## [Work item]
Could you write out the lines below exactly, beginning with the first and finishing with the one that contains "- relocated: purple larisak"?

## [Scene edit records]
════════════════════
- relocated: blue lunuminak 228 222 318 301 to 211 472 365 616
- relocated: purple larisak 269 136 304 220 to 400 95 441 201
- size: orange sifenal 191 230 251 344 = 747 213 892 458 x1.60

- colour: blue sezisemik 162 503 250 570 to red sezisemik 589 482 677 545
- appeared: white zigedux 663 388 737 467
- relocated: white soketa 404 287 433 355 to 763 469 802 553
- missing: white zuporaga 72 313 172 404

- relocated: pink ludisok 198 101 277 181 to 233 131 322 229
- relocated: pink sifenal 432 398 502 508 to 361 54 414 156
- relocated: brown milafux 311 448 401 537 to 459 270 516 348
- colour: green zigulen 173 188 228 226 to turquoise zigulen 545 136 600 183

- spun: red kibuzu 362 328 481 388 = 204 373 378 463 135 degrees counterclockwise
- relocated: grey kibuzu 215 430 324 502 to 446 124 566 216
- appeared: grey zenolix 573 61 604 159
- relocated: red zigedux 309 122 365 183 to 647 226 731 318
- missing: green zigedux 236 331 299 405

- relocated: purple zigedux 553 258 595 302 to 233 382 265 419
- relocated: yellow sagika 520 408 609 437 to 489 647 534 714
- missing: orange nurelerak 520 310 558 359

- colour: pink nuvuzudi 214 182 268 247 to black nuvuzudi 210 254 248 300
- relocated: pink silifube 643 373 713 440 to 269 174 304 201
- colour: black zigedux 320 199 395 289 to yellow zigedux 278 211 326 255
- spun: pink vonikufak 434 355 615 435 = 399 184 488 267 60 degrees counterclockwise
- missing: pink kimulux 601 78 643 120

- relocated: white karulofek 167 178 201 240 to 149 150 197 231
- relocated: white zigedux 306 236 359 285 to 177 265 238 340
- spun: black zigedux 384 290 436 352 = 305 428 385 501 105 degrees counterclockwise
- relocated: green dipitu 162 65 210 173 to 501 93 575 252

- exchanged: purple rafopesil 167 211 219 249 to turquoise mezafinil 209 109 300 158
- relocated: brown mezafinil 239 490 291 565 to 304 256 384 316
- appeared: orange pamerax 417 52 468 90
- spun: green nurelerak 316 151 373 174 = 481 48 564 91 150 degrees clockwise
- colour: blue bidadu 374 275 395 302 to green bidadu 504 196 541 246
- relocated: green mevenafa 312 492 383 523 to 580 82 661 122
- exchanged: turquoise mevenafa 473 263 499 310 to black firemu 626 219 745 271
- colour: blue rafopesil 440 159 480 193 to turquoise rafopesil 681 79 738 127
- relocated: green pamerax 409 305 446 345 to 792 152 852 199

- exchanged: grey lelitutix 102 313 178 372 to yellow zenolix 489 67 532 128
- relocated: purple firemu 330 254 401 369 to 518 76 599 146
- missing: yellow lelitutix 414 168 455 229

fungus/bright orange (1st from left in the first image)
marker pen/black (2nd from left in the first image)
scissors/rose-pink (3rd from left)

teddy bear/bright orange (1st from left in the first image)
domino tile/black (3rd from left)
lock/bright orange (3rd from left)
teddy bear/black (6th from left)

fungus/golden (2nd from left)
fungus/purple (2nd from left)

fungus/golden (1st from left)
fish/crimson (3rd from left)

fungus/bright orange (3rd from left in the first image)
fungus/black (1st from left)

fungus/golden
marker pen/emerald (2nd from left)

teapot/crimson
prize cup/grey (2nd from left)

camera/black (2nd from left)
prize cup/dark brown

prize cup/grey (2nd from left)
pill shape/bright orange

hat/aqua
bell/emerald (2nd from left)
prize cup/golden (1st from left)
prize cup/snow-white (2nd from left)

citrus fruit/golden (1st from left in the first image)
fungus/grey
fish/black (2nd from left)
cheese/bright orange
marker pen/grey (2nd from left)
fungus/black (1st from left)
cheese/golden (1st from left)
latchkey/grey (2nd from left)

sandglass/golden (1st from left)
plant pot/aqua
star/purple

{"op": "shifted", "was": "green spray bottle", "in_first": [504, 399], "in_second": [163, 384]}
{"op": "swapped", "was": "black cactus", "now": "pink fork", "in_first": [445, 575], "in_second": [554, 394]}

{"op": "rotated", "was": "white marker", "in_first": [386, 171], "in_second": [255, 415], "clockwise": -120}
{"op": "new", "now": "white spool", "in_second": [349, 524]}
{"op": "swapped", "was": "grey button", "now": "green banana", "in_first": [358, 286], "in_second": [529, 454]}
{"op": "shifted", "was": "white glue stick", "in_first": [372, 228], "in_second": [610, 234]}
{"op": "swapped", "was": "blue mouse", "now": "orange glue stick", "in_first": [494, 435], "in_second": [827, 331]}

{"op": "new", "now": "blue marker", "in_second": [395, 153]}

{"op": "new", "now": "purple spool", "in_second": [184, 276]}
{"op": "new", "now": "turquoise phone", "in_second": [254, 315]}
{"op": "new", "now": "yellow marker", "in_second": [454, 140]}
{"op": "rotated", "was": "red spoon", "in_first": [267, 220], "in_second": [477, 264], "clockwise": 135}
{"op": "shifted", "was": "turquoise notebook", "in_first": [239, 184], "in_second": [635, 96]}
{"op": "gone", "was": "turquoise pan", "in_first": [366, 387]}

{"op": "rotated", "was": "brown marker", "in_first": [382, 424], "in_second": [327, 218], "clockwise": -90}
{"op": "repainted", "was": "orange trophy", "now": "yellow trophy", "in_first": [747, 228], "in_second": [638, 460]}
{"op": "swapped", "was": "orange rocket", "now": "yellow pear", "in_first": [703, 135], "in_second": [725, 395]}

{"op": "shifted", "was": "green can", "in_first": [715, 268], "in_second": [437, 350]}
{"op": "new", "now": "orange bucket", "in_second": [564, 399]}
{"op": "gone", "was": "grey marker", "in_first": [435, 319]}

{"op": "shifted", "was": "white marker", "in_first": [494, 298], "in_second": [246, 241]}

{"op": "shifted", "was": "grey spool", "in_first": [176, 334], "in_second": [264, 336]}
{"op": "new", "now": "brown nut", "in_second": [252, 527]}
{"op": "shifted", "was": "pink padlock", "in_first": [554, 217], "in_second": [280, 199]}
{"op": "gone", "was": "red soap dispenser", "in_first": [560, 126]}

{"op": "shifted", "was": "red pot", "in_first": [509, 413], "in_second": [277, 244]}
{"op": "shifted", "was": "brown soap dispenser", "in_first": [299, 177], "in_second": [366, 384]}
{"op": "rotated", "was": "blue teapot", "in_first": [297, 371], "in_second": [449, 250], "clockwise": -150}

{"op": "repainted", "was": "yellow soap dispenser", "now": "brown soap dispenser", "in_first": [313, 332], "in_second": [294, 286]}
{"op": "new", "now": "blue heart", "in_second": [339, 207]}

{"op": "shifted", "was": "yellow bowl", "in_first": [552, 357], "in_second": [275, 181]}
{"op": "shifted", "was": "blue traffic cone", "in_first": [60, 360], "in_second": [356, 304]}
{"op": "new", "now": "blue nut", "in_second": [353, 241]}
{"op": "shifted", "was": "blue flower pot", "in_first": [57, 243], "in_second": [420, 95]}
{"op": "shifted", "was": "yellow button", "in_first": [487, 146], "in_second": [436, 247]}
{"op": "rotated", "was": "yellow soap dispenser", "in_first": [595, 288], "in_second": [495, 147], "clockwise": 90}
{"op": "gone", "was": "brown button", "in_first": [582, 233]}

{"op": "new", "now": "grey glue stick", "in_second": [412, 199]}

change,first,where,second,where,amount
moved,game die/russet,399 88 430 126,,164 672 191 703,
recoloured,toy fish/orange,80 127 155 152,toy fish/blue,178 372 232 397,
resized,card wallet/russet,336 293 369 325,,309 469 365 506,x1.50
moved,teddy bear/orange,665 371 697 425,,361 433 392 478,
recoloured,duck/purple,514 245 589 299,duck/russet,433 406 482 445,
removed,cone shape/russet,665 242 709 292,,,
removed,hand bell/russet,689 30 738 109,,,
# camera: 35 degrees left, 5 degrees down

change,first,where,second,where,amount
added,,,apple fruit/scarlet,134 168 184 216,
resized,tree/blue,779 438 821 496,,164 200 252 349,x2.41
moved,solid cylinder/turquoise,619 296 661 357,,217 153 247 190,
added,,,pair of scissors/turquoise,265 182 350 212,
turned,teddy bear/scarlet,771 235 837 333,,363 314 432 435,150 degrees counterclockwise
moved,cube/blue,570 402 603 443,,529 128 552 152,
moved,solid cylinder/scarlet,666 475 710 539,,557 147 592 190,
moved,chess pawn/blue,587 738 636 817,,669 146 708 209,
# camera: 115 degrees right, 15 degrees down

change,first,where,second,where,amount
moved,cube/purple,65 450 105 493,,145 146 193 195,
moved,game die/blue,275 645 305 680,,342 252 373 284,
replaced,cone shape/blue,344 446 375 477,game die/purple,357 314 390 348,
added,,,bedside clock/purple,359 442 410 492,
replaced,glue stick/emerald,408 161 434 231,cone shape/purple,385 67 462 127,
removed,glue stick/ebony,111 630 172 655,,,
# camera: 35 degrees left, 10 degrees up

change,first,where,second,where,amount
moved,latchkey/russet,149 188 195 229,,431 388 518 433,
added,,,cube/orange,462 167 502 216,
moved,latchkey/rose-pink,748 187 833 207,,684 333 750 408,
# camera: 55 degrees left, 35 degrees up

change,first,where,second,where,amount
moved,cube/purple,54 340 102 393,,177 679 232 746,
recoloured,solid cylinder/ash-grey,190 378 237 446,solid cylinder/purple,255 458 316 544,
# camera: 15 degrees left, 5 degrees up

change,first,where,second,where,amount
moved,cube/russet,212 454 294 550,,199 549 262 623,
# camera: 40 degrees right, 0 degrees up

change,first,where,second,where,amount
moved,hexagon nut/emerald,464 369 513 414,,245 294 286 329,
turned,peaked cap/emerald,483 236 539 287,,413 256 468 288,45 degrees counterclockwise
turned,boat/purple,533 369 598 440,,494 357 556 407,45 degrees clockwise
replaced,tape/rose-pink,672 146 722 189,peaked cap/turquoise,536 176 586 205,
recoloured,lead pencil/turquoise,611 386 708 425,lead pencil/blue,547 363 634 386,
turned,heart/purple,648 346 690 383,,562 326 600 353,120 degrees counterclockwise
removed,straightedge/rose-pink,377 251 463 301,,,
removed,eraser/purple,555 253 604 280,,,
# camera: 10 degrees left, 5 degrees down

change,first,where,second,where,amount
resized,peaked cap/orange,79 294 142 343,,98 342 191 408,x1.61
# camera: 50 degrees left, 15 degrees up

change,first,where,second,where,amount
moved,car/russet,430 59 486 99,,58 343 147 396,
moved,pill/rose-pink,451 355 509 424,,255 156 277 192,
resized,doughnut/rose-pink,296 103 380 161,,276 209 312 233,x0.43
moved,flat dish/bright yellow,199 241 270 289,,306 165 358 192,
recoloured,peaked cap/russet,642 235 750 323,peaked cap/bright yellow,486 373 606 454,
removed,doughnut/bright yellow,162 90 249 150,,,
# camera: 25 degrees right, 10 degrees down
════════════════════
## [Response]
- relocated: blue lunuminak 228 222 318 301 to 211 472 365 616
- relocated: purple larisak 269 136 304 220 to 400 95 441 201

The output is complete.